Task details
Nothing but the line with "(615, 261) = (261, 251): none" and the lines after it, through the end of the records below, is to be repeated, exactly as it is.

Object change listings
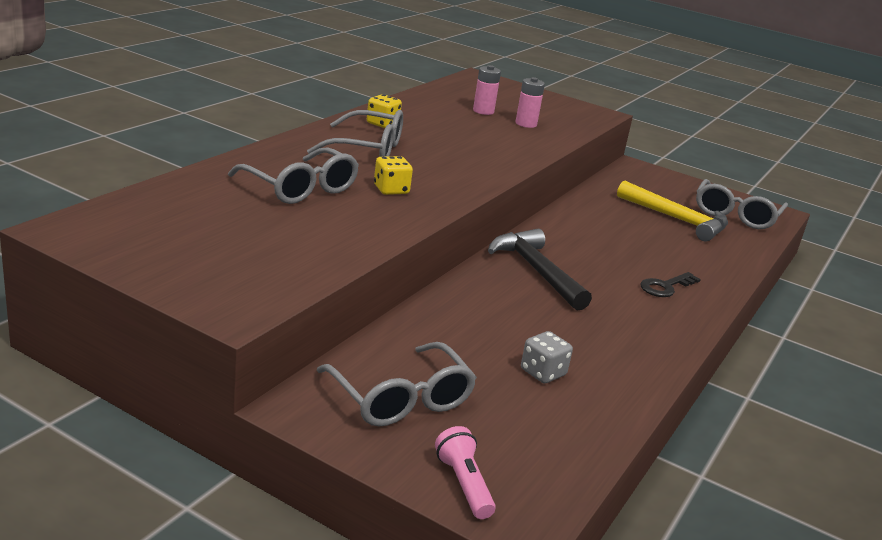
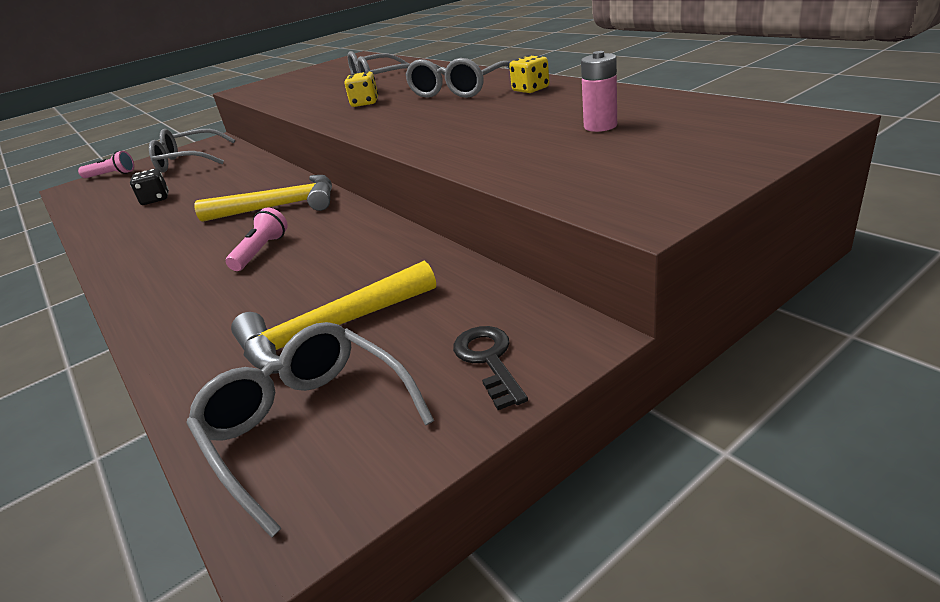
camera: 120 degrees right, 5 degrees up
(526, 124) = (551, 150): pink battery -> none
(536, 271) = (280, 206): black hammer -> yellow hammer
(543, 372) = (155, 199): grey dice -> black dice
(615, 261) = (261, 251): none -> pink flashlight
(665, 287) = (187, 275): black key -> black key (488, 360)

Task solution
(615, 261) = (261, 251): none -> pink flashlight
(665, 287) = (187, 275): black key -> black key (488, 360)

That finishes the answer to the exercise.